## Aim of the exercise
Everything from the line containing "(426, 135) = (712, 256): white" through the line containing "(666, 307) = (1170, 355): red" in the listing below should be copied exactly, and nothing more.

-- Exercise materials follows --

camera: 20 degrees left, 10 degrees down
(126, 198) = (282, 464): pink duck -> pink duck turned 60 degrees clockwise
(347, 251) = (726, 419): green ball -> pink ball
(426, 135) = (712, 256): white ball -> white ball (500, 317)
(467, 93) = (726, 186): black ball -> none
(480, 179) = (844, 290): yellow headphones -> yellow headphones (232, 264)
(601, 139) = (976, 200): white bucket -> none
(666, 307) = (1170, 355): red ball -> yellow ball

-- Exercise materials concluded --
-- Exercise materials follows --

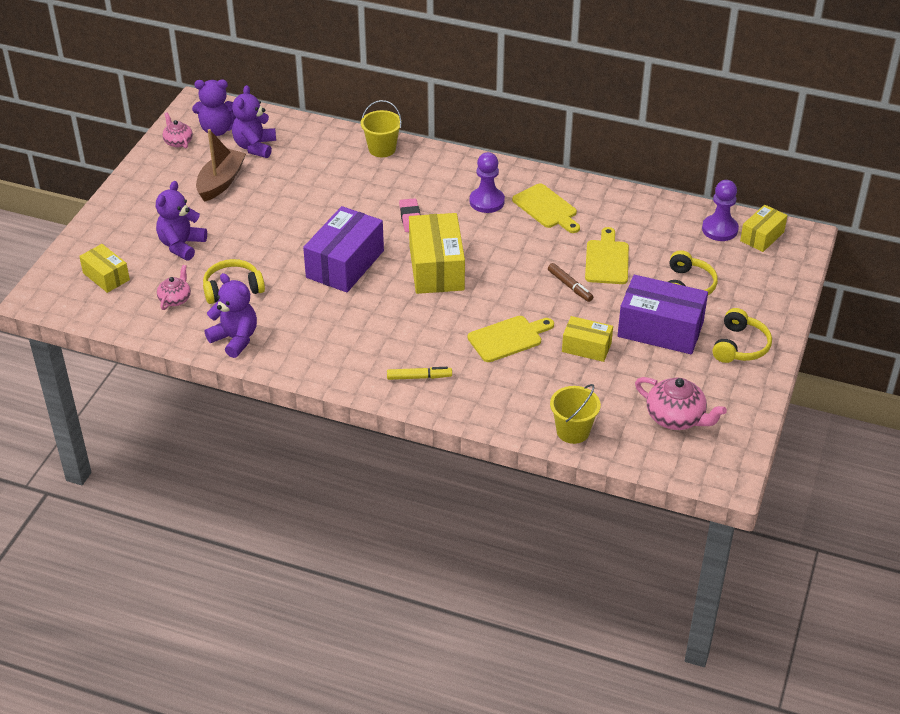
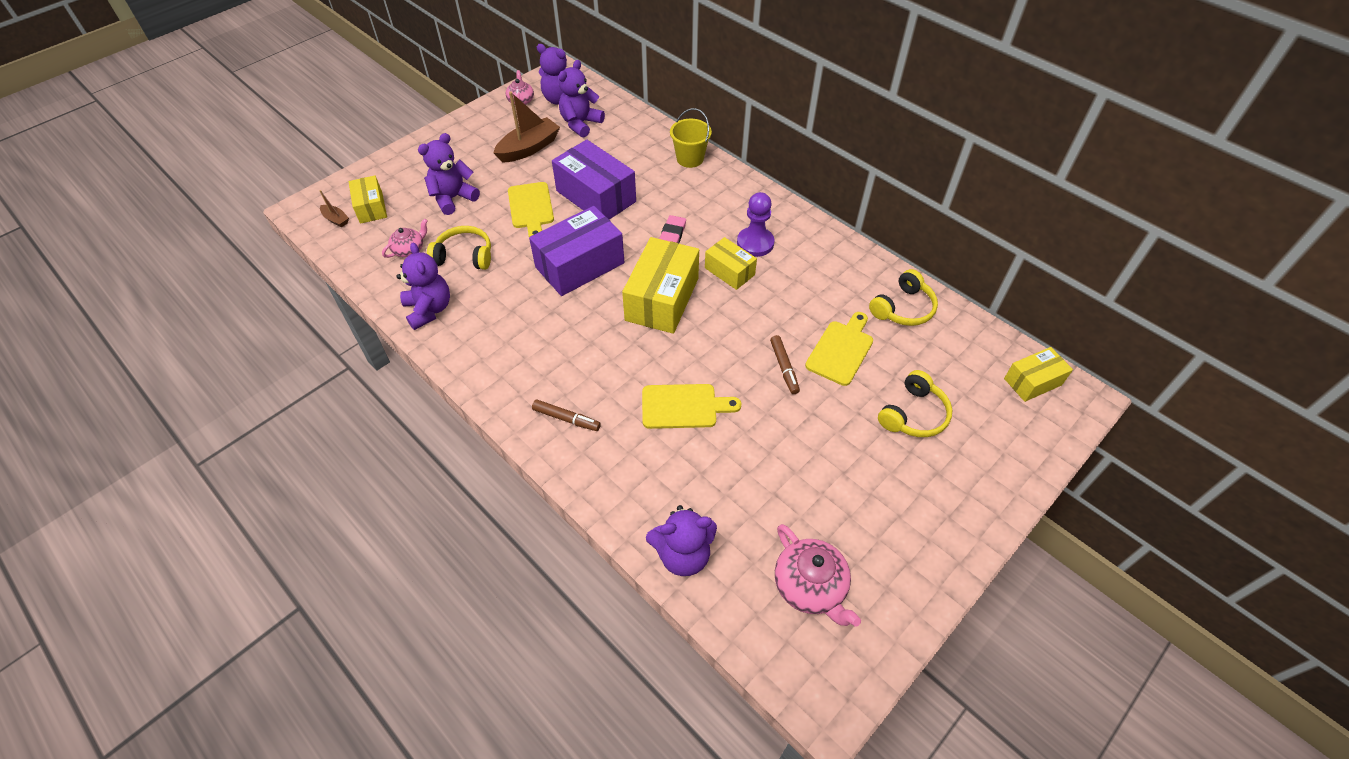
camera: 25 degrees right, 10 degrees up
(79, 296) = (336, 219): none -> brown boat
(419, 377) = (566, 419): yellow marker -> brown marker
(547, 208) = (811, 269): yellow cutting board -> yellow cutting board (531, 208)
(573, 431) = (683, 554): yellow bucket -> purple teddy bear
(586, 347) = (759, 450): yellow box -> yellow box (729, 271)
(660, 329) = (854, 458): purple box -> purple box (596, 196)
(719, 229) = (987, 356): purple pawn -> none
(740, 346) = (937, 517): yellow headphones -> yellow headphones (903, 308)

-- Exercise materials concluded --
-- Exercise materials follows --

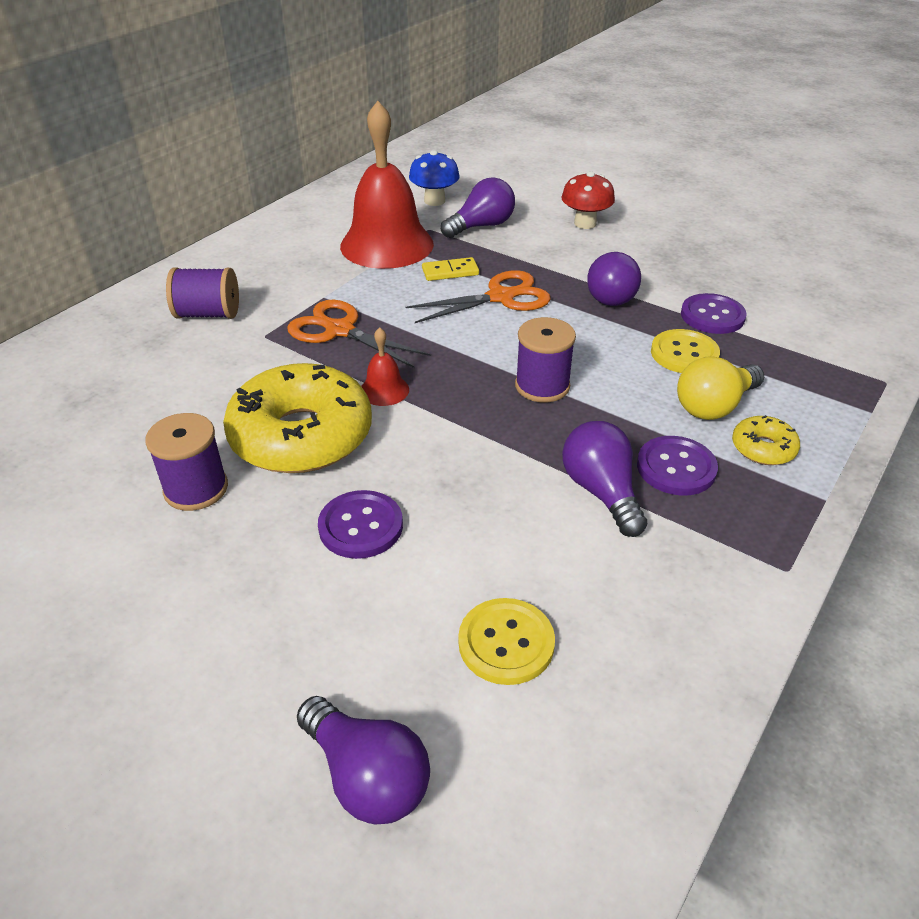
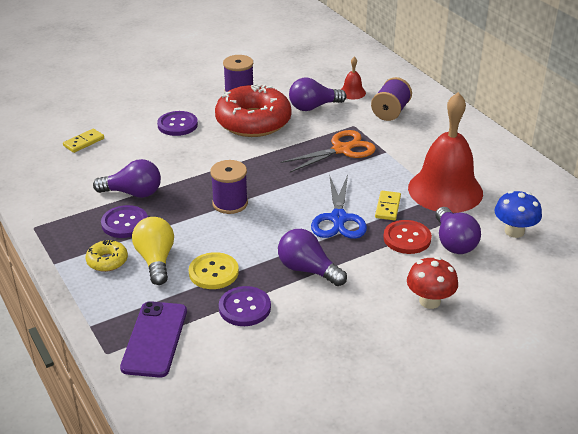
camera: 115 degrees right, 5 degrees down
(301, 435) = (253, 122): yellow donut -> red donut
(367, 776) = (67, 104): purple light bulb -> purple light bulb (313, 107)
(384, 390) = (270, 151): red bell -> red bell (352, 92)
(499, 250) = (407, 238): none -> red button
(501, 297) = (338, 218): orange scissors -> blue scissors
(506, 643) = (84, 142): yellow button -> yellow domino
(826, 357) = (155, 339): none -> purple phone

-- Exercise materials concluded --

## Task response
(426, 135) = (712, 256): white ball -> white ball (500, 317)
(467, 93) = (726, 186): black ball -> none
(480, 179) = (844, 290): yellow headphones -> yellow headphones (232, 264)
(601, 139) = (976, 200): white bucket -> none
(666, 307) = (1170, 355): red ball -> yellow ball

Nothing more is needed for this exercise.